--- START ---

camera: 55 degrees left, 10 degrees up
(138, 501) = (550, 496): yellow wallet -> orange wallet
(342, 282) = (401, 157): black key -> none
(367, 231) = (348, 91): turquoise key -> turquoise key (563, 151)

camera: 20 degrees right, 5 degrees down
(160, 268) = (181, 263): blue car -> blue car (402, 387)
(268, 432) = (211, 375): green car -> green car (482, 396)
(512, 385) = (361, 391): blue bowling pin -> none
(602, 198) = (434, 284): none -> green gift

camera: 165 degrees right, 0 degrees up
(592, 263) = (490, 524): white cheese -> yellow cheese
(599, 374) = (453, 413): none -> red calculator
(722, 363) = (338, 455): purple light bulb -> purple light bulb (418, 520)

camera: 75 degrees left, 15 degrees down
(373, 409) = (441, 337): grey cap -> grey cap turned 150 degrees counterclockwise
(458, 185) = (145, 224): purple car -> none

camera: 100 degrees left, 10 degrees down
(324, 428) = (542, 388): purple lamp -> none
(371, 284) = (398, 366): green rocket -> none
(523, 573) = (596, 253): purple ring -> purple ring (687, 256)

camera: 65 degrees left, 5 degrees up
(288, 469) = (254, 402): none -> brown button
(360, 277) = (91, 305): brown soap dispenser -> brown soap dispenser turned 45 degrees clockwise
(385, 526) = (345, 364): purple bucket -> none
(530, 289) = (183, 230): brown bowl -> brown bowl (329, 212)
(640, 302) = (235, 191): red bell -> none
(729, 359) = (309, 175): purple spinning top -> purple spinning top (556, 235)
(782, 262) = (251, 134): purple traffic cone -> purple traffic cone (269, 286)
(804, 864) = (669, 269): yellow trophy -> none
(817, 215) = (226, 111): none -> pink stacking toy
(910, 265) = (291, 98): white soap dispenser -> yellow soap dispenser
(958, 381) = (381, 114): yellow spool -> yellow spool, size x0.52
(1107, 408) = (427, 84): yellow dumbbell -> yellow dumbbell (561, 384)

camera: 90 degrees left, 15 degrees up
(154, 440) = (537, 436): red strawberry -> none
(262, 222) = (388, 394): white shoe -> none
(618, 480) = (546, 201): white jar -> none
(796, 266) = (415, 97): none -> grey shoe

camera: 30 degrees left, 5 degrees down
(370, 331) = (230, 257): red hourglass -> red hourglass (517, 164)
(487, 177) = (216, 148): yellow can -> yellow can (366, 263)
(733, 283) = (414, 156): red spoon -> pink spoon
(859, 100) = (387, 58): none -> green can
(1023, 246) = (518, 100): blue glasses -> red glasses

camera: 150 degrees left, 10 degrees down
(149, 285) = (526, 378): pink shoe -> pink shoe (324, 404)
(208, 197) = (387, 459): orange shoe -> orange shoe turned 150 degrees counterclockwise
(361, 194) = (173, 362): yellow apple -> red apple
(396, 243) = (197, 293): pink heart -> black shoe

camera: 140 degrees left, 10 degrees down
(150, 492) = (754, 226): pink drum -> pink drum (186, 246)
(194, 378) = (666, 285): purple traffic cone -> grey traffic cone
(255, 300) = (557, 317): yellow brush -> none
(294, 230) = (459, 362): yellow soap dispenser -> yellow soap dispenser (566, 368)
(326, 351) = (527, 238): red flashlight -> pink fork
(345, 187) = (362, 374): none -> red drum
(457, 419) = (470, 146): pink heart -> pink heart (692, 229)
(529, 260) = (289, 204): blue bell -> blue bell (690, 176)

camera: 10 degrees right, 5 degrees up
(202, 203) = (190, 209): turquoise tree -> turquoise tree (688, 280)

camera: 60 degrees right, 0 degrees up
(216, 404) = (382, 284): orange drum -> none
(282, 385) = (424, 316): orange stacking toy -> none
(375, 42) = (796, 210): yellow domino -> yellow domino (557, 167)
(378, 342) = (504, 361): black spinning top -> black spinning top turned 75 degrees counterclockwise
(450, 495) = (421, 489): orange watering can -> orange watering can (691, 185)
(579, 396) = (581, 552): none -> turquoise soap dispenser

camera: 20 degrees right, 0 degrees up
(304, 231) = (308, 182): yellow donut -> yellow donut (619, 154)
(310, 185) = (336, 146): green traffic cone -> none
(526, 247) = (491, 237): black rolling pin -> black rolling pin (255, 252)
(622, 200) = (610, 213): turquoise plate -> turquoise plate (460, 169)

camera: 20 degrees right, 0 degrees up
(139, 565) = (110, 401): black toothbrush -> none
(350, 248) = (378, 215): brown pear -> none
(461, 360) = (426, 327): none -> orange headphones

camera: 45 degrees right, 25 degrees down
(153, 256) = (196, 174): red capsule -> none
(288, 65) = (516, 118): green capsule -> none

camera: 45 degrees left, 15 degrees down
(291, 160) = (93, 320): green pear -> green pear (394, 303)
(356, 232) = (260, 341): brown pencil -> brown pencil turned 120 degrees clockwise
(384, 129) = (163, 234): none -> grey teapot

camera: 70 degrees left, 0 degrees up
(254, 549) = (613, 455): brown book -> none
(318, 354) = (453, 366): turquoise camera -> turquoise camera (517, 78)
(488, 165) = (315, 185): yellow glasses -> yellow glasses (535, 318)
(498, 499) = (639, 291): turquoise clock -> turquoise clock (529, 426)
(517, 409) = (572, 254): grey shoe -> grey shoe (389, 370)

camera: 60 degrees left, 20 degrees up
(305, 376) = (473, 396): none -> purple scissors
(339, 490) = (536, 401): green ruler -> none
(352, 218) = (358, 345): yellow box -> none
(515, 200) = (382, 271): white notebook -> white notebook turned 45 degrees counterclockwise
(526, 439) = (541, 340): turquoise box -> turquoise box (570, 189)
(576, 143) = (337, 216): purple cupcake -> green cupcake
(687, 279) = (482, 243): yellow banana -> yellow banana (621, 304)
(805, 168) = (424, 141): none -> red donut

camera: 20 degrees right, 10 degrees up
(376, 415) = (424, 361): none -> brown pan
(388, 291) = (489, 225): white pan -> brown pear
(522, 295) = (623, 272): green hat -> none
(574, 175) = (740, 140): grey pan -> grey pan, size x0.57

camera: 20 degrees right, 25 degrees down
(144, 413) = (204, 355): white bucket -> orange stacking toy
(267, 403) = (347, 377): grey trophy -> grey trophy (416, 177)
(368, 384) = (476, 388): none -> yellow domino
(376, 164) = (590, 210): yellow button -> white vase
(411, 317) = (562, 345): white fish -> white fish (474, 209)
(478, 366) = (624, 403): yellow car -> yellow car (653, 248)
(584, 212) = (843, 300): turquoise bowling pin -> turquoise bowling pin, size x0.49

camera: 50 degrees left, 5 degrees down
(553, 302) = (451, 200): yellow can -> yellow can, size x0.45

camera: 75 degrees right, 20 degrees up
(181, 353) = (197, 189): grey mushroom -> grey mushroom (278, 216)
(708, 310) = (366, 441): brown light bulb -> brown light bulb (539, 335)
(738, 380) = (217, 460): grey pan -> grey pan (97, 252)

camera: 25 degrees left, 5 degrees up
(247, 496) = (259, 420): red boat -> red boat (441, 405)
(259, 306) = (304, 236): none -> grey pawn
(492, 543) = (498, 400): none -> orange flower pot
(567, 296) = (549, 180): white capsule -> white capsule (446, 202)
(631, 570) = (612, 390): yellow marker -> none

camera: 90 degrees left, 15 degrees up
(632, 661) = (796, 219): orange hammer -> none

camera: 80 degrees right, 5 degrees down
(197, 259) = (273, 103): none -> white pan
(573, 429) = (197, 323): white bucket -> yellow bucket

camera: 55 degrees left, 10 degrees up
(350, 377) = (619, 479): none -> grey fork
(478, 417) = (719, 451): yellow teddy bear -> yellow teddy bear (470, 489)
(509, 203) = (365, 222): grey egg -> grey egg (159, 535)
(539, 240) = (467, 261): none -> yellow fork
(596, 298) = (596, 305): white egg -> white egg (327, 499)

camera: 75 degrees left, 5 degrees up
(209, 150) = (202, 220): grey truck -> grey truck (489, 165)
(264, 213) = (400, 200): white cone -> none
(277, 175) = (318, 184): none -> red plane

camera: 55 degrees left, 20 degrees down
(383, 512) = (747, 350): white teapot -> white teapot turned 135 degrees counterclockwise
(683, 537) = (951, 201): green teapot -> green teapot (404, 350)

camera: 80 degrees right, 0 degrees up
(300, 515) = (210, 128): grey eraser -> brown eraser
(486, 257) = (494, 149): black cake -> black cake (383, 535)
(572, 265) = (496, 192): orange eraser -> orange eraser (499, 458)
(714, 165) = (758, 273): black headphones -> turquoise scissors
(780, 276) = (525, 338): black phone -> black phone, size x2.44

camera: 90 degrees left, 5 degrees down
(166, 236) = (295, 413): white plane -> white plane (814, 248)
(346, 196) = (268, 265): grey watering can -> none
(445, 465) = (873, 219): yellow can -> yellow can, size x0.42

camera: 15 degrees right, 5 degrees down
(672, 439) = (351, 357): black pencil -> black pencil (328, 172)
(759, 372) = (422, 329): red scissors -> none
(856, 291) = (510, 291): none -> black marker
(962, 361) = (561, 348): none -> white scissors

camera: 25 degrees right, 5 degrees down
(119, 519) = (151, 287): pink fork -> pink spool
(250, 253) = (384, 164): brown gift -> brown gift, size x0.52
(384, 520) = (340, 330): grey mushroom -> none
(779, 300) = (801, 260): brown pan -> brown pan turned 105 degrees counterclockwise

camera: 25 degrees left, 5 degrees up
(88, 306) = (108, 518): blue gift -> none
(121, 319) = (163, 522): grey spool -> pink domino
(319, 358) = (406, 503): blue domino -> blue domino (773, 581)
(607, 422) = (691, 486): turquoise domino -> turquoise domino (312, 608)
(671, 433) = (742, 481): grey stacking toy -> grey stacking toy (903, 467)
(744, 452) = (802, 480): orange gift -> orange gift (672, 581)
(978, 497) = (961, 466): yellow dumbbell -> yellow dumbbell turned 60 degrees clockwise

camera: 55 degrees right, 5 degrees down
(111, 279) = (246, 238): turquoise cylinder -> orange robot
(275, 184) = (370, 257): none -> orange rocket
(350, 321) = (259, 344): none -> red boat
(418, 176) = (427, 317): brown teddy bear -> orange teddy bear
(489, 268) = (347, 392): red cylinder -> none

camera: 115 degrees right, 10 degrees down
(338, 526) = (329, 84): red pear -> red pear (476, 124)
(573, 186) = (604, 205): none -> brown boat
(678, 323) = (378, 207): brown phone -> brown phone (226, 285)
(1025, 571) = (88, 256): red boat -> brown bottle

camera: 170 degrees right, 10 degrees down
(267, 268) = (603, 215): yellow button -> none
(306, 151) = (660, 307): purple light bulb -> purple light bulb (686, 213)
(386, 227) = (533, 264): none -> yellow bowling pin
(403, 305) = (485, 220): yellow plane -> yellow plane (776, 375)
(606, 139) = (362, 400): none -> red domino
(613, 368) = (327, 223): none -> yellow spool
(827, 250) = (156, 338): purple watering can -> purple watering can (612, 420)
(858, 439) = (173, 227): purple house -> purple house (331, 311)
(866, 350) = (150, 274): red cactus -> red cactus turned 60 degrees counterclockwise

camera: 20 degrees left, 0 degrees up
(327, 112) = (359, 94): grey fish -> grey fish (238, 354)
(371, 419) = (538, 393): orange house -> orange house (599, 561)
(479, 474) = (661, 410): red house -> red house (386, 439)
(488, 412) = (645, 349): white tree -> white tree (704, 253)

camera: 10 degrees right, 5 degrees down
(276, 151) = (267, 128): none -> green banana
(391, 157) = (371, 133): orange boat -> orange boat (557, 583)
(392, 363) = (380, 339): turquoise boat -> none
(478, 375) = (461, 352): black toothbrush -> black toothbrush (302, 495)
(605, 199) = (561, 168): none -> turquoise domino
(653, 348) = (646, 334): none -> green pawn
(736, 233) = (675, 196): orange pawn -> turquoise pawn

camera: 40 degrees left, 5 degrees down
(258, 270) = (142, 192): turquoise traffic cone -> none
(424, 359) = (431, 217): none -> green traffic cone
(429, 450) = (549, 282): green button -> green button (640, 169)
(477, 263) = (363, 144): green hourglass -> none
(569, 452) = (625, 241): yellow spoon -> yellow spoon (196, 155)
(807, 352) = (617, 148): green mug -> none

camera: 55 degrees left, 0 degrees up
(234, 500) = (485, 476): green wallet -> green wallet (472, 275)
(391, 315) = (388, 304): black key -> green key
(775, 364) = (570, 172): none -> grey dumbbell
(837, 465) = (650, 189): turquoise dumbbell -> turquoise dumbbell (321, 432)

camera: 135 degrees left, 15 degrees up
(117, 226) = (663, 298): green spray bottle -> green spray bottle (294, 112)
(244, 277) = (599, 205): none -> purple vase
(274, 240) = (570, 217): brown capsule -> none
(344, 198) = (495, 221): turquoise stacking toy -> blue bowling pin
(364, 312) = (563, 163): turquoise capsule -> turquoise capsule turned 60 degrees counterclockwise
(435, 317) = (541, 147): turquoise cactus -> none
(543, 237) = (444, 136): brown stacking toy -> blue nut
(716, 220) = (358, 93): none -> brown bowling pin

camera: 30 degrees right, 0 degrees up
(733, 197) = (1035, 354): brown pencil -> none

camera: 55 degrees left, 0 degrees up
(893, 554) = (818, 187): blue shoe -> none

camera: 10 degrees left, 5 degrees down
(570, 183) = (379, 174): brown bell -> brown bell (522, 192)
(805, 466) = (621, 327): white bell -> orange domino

--- END ---

● **What you are asked to do**
Take the lines from the start of the records through the line holding "camera: 20 degrees right, 5 degrees down", both included, and please print them exactly, with nothing else.

● **Output for this exercise**
camera: 55 degrees left, 10 degrees up
(138, 501) = (550, 496): yellow wallet -> orange wallet
(342, 282) = (401, 157): black key -> none
(367, 231) = (348, 91): turquoise key -> turquoise key (563, 151)

camera: 20 degrees right, 5 degrees down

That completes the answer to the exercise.